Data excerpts
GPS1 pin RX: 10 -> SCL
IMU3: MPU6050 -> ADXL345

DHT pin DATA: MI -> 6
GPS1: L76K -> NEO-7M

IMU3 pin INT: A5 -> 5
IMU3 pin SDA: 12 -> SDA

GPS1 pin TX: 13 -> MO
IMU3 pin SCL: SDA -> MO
--
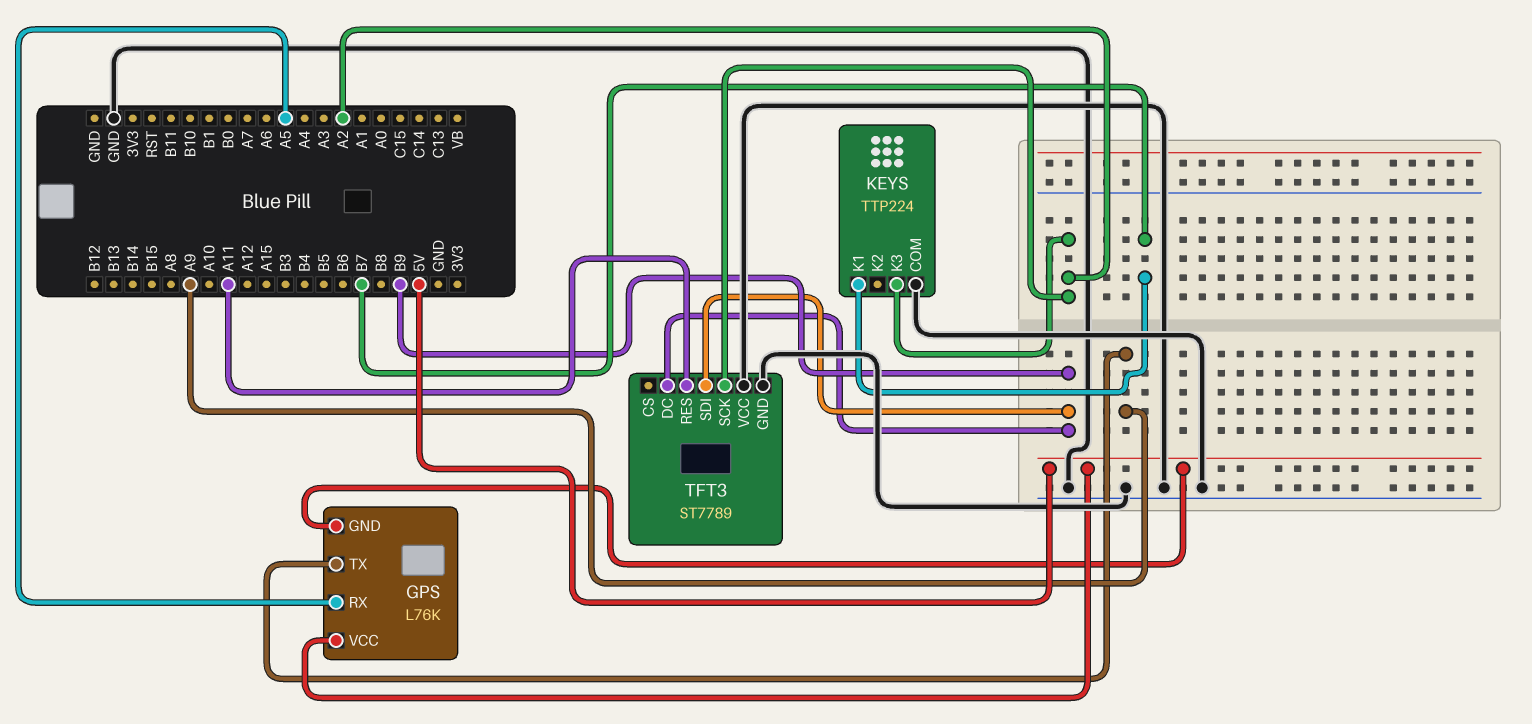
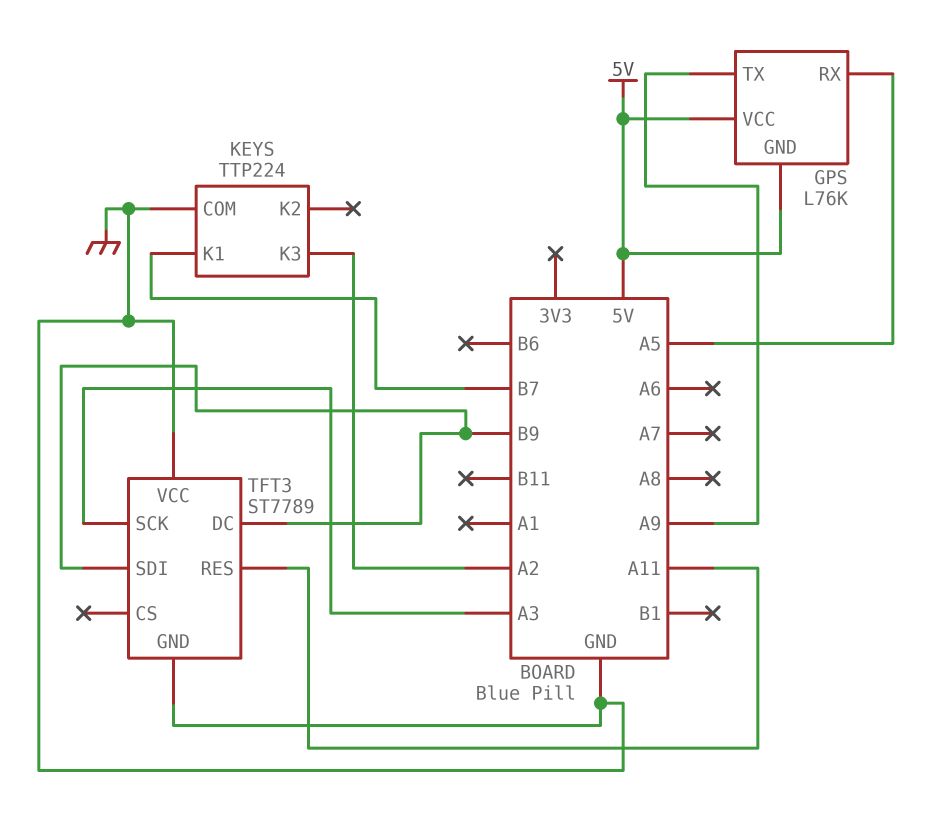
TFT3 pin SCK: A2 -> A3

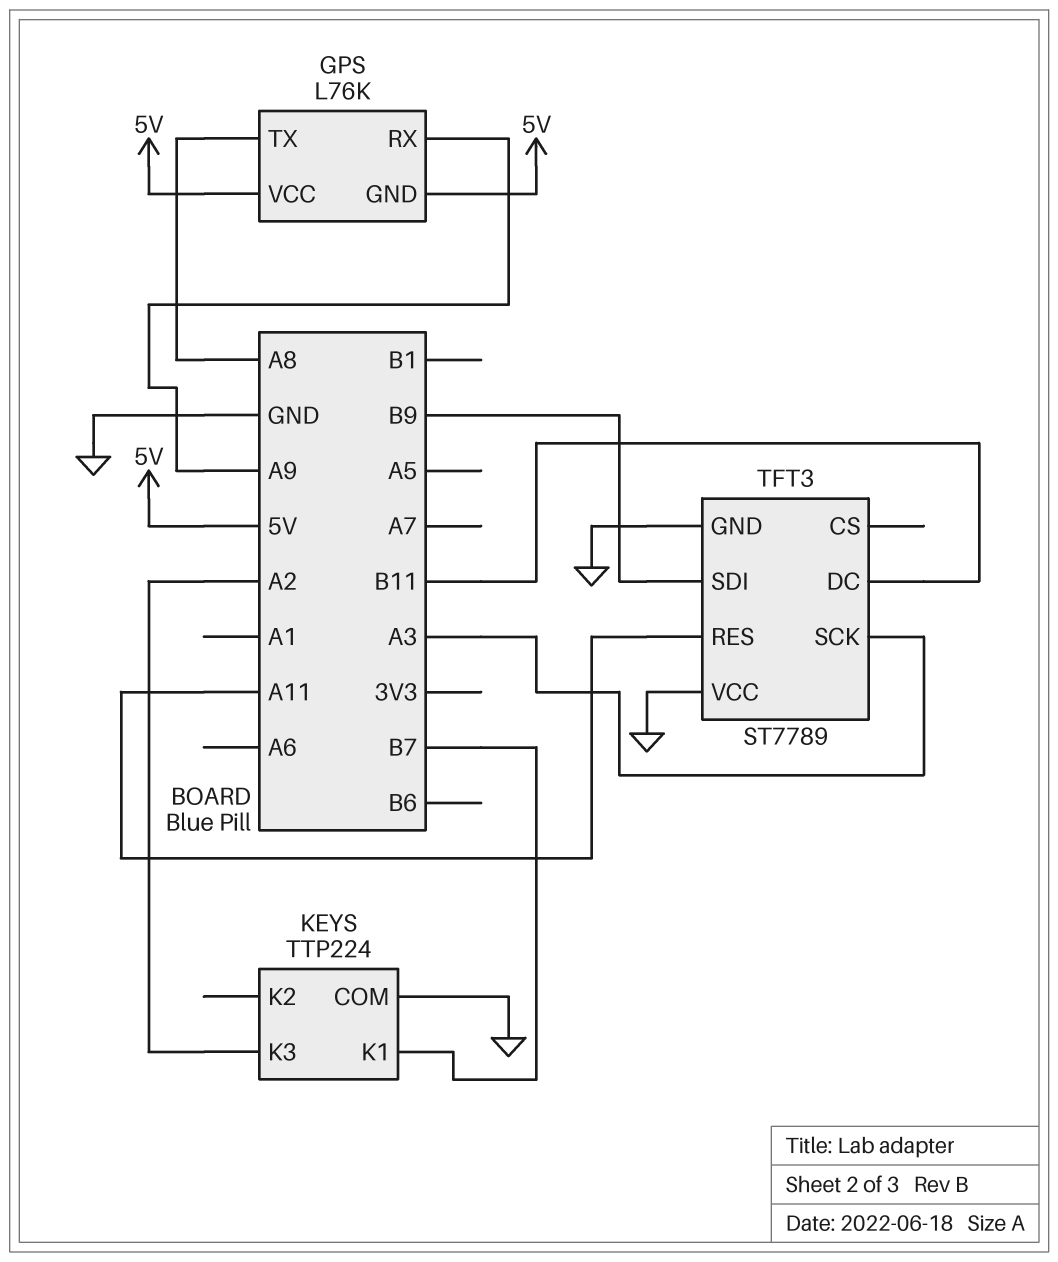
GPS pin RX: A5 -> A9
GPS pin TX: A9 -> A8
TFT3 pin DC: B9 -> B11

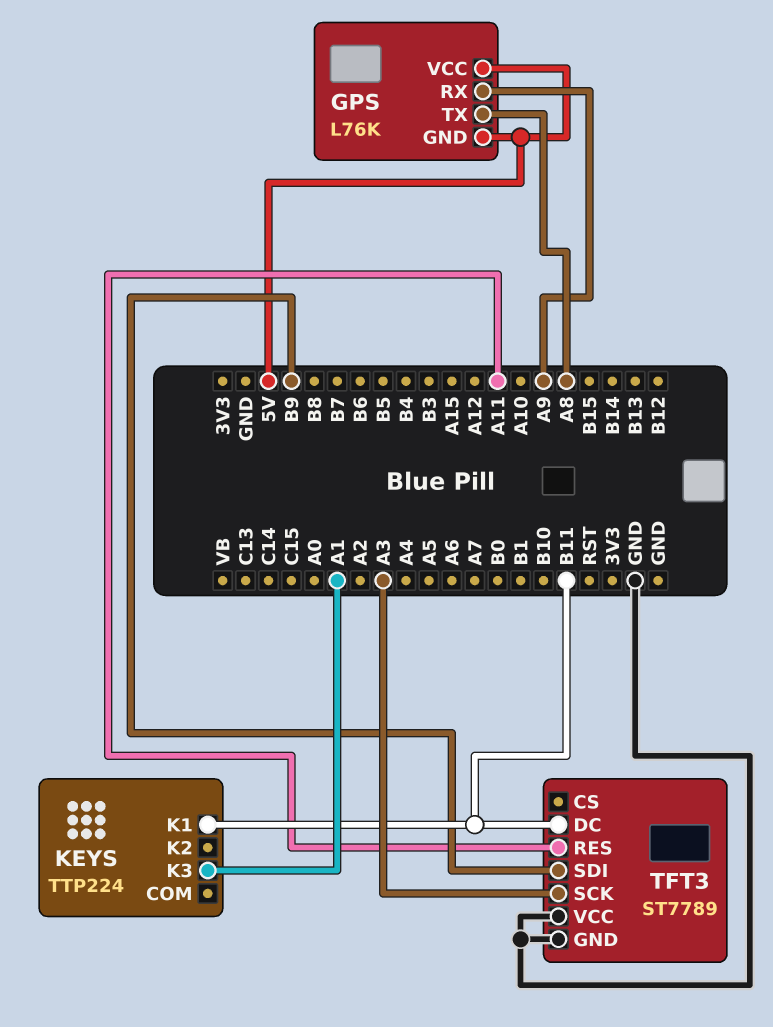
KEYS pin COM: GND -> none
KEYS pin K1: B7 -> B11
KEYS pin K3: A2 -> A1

**WHAT IS NEEDED:** Transcribe only this stretch of the data: the line with "GPS pin TX: A9 -> A8", the line with "KEYS pin K3: A2 -> A1", and every line in between. Leave out the pictures.

**EXERCISE RESULT:**
GPS pin TX: A9 -> A8
TFT3 pin DC: B9 -> B11

KEYS pin COM: GND -> none
KEYS pin K1: B7 -> B11
KEYS pin K3: A2 -> A1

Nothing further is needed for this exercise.